Reproduce every one of the items below word for word, line by line, without changing any detail.
>> START
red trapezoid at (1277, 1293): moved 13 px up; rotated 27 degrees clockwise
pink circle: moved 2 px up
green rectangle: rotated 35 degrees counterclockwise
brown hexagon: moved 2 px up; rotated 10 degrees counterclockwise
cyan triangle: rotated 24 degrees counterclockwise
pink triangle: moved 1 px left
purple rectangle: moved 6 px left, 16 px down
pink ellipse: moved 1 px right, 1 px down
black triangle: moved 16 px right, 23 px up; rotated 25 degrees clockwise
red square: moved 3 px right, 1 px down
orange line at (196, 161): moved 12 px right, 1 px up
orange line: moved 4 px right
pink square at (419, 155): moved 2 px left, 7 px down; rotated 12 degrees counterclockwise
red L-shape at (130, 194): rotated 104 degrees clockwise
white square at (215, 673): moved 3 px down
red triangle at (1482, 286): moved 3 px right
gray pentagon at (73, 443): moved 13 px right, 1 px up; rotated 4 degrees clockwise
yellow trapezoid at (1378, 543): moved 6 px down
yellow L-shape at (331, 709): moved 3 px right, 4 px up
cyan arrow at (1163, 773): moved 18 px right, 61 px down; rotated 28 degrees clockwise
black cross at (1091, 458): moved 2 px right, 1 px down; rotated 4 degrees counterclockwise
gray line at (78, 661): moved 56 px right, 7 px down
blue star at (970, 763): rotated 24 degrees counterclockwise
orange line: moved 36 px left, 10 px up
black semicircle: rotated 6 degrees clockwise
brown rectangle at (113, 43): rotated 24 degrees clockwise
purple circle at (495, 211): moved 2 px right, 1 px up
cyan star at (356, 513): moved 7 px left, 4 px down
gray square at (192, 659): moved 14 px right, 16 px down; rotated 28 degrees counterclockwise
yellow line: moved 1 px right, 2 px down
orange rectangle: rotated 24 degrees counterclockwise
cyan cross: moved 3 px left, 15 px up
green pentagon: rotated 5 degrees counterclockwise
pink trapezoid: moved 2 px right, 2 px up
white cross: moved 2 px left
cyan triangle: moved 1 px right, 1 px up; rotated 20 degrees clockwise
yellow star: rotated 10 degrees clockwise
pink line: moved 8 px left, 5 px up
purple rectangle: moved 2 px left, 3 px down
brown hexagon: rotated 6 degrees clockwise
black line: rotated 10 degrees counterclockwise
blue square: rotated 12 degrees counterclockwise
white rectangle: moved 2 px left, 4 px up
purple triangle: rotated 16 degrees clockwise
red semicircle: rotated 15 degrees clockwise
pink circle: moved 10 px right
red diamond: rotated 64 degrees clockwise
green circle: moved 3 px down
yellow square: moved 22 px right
>> END
RESPONSE:
red trapezoid at (1277, 1293): moved 13 px up; rotated 27 degrees clockwise
pink circle: moved 2 px up
green rectangle: rotated 35 degrees counterclockwise
brown hexagon: moved 2 px up; rotated 10 degrees counterclockwise
cyan triangle: rotated 24 degrees counterclockwise
pink triangle: moved 1 px left
purple rectangle: moved 6 px left, 16 px down
pink ellipse: moved 1 px right, 1 px down
black triangle: moved 16 px right, 23 px up; rotated 25 degrees clockwise
red square: moved 3 px right, 1 px down
orange line at (196, 161): moved 12 px right, 1 px up
orange line: moved 4 px right
pink square at (419, 155): moved 2 px left, 7 px down; rotated 12 degrees counterclockwise
red L-shape at (130, 194): rotated 104 degrees clockwise
white square at (215, 673): moved 3 px down
red triangle at (1482, 286): moved 3 px right
gray pentagon at (73, 443): moved 13 px right, 1 px up; rotated 4 degrees clockwise
yellow trapezoid at (1378, 543): moved 6 px down
yellow L-shape at (331, 709): moved 3 px right, 4 px up
cyan arrow at (1163, 773): moved 18 px right, 61 px down; rotated 28 degrees clockwise
black cross at (1091, 458): moved 2 px right, 1 px down; rotated 4 degrees counterclockwise
gray line at (78, 661): moved 56 px right, 7 px down
blue star at (970, 763): rotated 24 degrees counterclockwise
orange line: moved 36 px left, 10 px up
black semicircle: rotated 6 degrees clockwise
brown rectangle at (113, 43): rotated 24 degrees clockwise
purple circle at (495, 211): moved 2 px right, 1 px up
cyan star at (356, 513): moved 7 px left, 4 px down
gray square at (192, 659): moved 14 px right, 16 px down; rotated 28 degrees counterclockwise
yellow line: moved 1 px right, 2 px down
orange rectangle: rotated 24 degrees counterclockwise
cyan cross: moved 3 px left, 15 px up
green pentagon: rotated 5 degrees counterclockwise
pink trapezoid: moved 2 px right, 2 px up
white cross: moved 2 px left
cyan triangle: moved 1 px right, 1 px up; rotated 20 degrees clockwise
yellow star: rotated 10 degrees clockwise
pink line: moved 8 px left, 5 px up
purple rectangle: moved 2 px left, 3 px down
brown hexagon: rotated 6 degrees clockwise
black line: rotated 10 degrees counterclockwise
blue square: rotated 12 degrees counterclockwise
white rectangle: moved 2 px left, 4 px up
purple triangle: rotated 16 degrees clockwise
red semicircle: rotated 15 degrees clockwise
pink circle: moved 10 px right
red diamond: rotated 64 degrees clockwise
green circle: moved 3 px down
yellow square: moved 22 px right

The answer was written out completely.